* **WHAT YOU HAVE TO DO**: Across the entries below, tally every line that holds the word "boat". Give only the tally.

* **DATA FOR THE TASK**:
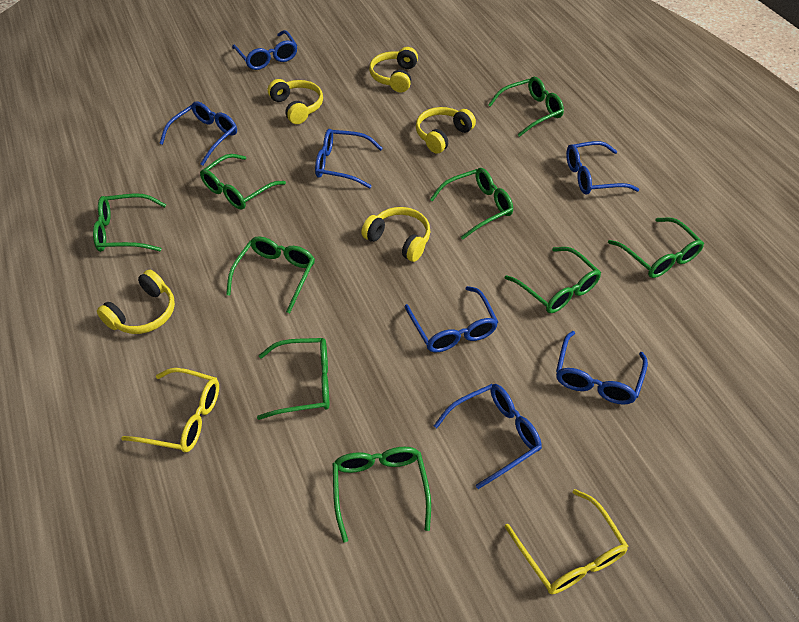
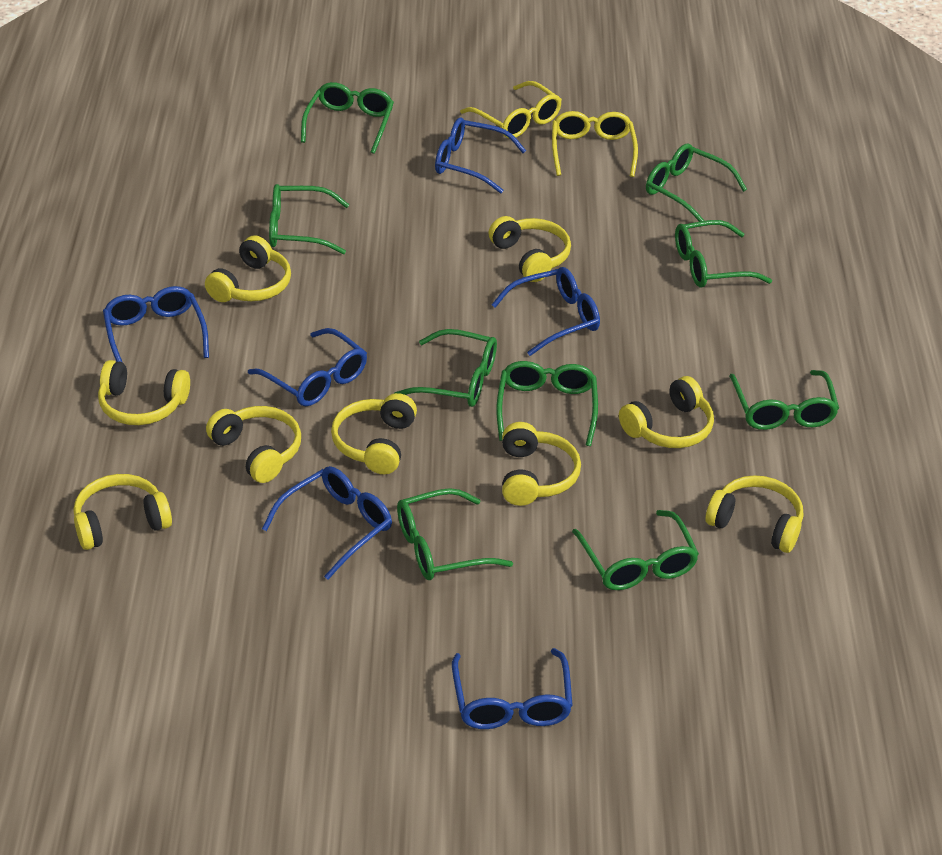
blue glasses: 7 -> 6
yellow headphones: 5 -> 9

--

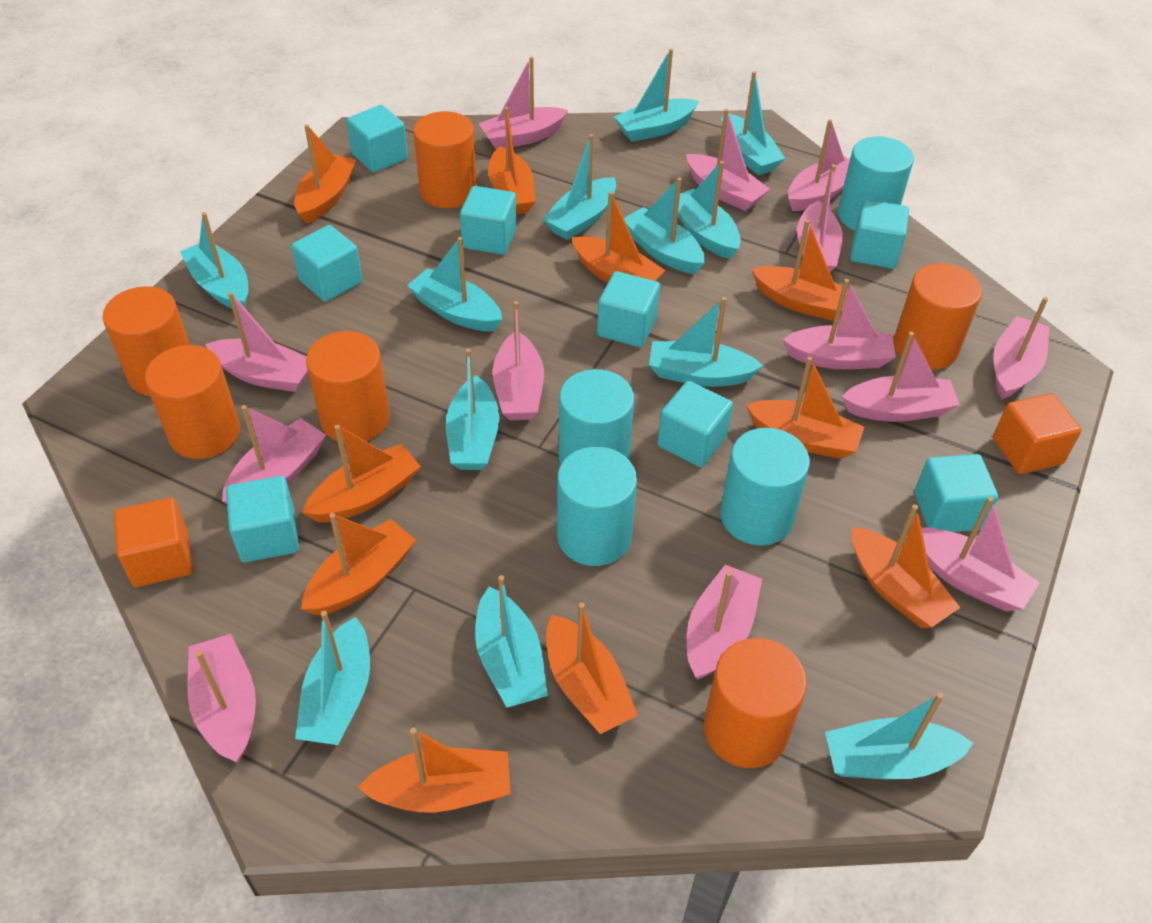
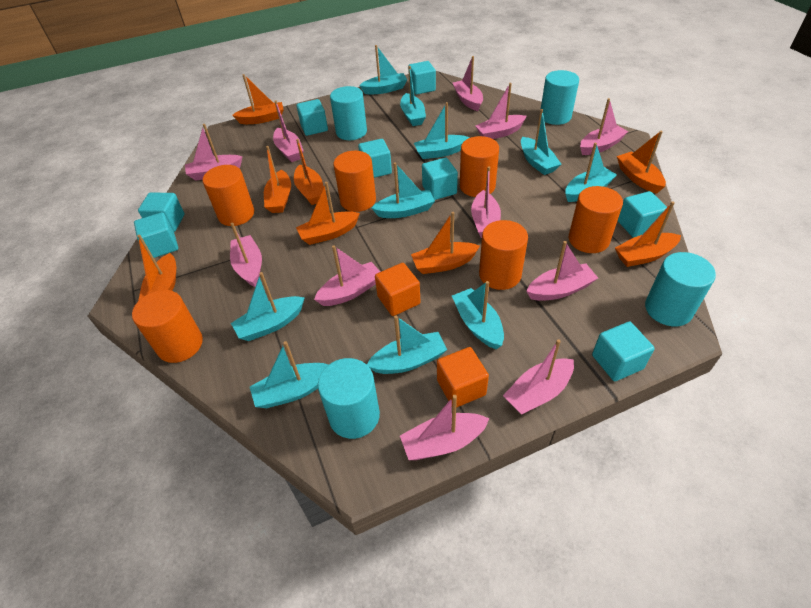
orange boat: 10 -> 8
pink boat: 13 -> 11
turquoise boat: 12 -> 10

* **SOLUTION TO THE PROBLEM**: 3